Extracted information ->
####################
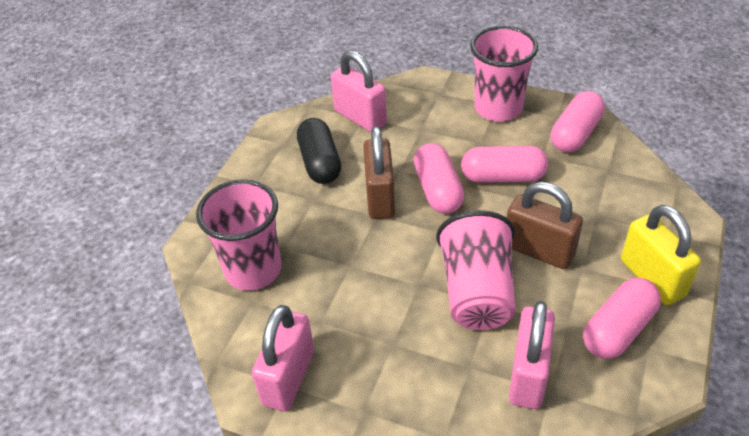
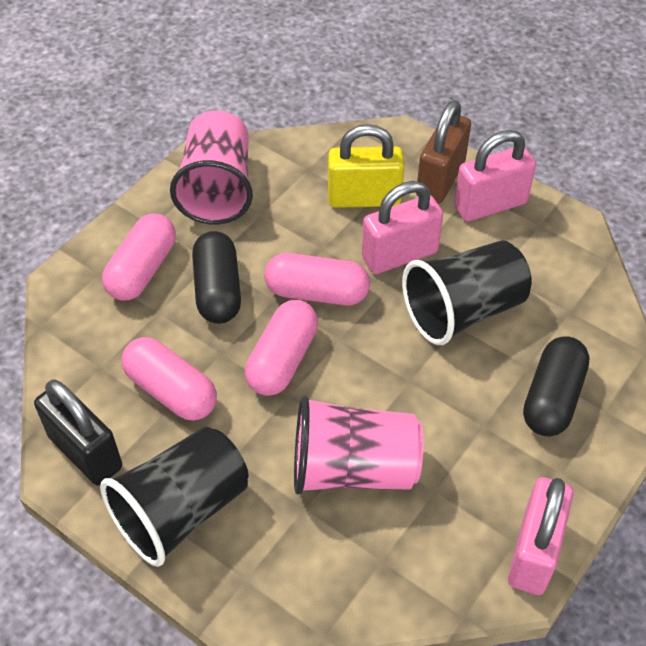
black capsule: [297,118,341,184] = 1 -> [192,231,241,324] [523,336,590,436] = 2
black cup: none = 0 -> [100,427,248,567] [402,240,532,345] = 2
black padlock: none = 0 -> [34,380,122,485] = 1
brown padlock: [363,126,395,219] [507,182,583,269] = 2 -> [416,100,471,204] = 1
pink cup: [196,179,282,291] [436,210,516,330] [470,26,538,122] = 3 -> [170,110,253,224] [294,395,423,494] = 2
####################
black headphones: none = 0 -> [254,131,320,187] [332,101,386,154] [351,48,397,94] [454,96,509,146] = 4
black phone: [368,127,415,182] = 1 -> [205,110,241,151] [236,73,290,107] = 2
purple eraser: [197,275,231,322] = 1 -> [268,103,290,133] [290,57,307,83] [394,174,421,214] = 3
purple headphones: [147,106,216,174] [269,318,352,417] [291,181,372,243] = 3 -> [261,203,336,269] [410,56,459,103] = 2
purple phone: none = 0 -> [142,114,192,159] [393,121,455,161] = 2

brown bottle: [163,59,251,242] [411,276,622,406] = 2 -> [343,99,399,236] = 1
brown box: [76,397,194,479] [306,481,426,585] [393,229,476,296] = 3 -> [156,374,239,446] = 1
####################
Work instructions -> Copy out the range of lines above starting at the line with "black capsule: [297,118,341,184]" and ending at the line with "pink cup: [196,179,282,291]", exactly and including both.

Result for this exercise ->
black capsule: [297,118,341,184] = 1 -> [192,231,241,324] [523,336,590,436] = 2
black cup: none = 0 -> [100,427,248,567] [402,240,532,345] = 2
black padlock: none = 0 -> [34,380,122,485] = 1
brown padlock: [363,126,395,219] [507,182,583,269] = 2 -> [416,100,471,204] = 1
pink cup: [196,179,282,291] [436,210,516,330] [470,26,538,122] = 3 -> [170,110,253,224] [294,395,423,494] = 2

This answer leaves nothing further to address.